DATASET SECTION: Begin
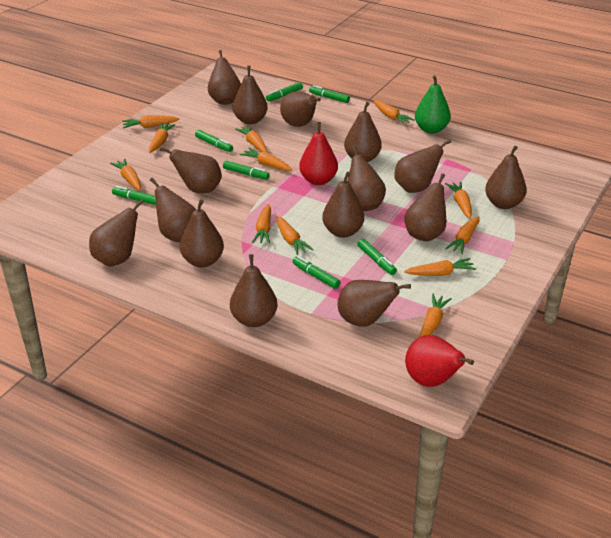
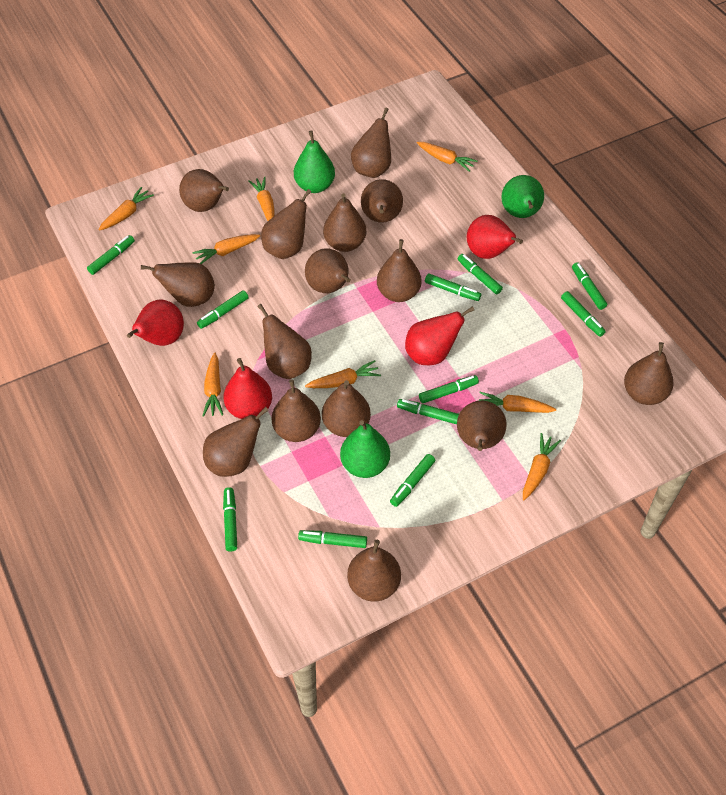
green marker: 7 -> 11
green pear: 1 -> 3
orange carrot: 12 -> 8
red pear: 2 -> 4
DATASET SECTION: End
INSTRUCTIONS FOR THE TASK:
When you copy the lines above, drop the pictures and keep everything else exact.

WRITTEN REPLY:
green marker: 7 -> 11
green pear: 1 -> 3
orange carrot: 12 -> 8
red pear: 2 -> 4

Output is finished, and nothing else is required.